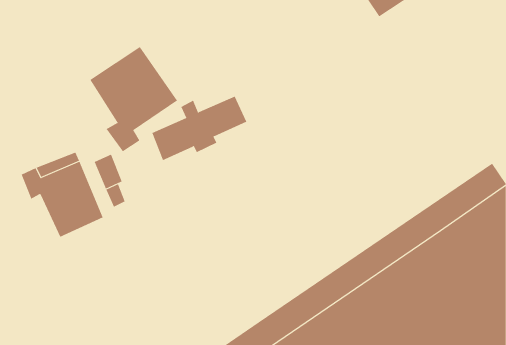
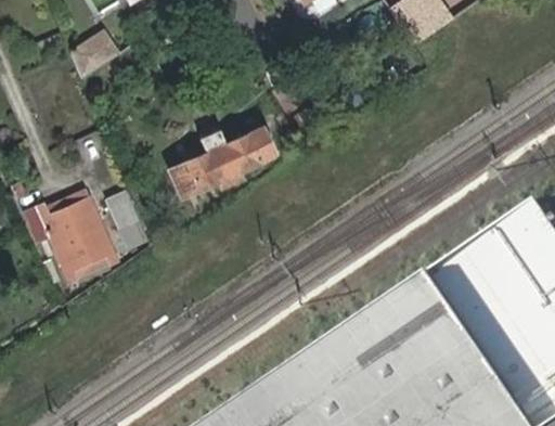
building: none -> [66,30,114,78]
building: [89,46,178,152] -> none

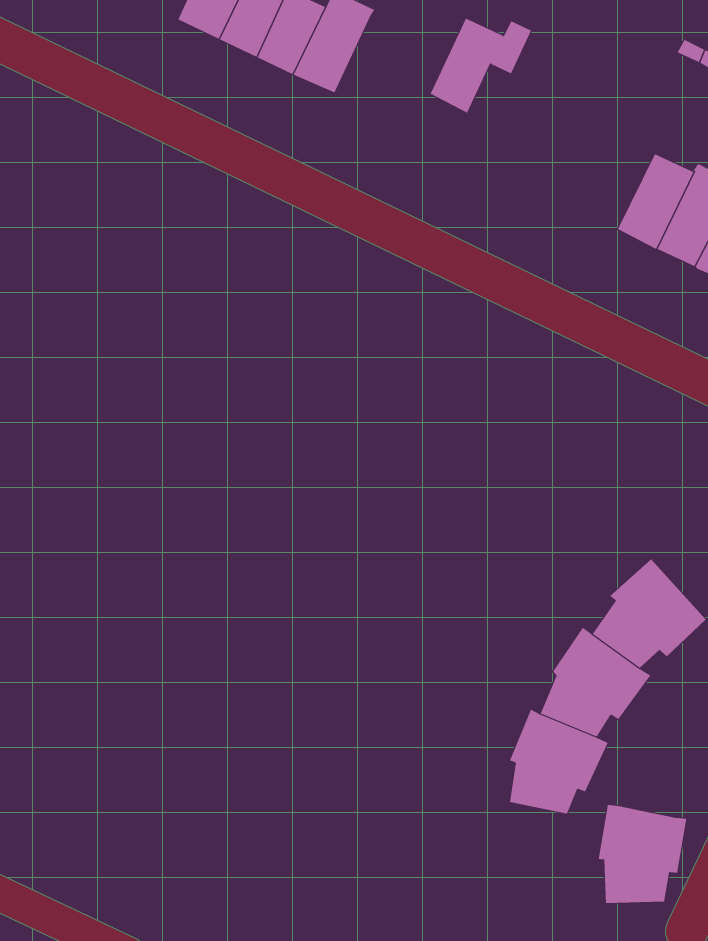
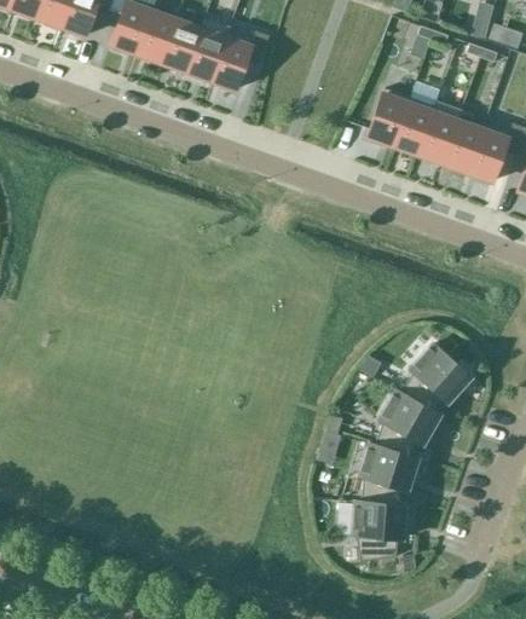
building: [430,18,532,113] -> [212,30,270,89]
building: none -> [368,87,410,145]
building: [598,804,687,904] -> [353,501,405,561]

····················

## Exercise aim
Print the records again exactly, without the pictures.

## Completed task
building: none -> [66,30,114,78]
building: [89,46,178,152] -> none

building: [430,18,532,113] -> [212,30,270,89]
building: none -> [368,87,410,145]
building: [598,804,687,904] -> [353,501,405,561]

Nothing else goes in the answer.